◆ **INSTRUCTIONS TO FOLLOW**
Produce as output only the lines below starting at the line with "BUZZER pin IO: D7 -> A4" and continuing through the line with "RFID1 pin MOSI: A6 -> B6", each one exactly as written.

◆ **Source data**
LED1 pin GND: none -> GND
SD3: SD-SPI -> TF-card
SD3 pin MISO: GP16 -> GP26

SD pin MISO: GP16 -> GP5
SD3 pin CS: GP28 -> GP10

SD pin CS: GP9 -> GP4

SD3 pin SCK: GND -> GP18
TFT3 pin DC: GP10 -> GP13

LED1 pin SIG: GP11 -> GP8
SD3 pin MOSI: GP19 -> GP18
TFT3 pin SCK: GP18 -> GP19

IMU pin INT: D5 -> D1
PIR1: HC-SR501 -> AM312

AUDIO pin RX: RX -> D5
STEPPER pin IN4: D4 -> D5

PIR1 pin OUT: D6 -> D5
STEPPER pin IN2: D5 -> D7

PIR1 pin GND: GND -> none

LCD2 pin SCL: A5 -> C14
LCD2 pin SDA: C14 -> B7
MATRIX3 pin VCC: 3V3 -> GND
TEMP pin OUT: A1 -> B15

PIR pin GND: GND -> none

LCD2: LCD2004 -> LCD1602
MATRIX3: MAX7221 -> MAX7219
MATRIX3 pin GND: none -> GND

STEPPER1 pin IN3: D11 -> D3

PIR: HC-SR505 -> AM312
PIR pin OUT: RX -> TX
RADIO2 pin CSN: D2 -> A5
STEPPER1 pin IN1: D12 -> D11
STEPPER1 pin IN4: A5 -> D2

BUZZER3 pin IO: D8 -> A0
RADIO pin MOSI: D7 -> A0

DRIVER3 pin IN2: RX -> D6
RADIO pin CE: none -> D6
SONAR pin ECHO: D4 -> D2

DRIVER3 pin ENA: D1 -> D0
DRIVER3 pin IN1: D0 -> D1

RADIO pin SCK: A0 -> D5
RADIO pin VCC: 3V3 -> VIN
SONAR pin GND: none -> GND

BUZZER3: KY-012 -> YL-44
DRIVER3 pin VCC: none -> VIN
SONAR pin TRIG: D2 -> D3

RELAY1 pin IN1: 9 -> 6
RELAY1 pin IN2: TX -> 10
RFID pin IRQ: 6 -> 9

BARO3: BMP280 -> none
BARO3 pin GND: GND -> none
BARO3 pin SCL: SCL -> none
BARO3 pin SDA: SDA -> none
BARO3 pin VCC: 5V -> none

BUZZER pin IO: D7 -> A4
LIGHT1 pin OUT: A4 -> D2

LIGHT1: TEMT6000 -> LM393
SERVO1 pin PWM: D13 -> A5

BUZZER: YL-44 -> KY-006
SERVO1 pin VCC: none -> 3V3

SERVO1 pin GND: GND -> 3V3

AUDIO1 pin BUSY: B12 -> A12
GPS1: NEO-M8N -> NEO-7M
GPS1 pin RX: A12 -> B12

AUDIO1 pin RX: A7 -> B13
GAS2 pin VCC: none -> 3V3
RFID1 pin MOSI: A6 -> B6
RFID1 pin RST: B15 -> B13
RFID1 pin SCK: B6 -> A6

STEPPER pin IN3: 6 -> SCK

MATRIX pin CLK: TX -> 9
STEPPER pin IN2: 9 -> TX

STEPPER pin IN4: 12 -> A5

◆ **THE COMPLETED TASK**
BUZZER pin IO: D7 -> A4
LIGHT1 pin OUT: A4 -> D2

LIGHT1: TEMT6000 -> LM393
SERVO1 pin PWM: D13 -> A5

BUZZER: YL-44 -> KY-006
SERVO1 pin VCC: none -> 3V3

SERVO1 pin GND: GND -> 3V3

AUDIO1 pin BUSY: B12 -> A12
GPS1: NEO-M8N -> NEO-7M
GPS1 pin RX: A12 -> B12

AUDIO1 pin RX: A7 -> B13
GAS2 pin VCC: none -> 3V3
RFID1 pin MOSI: A6 -> B6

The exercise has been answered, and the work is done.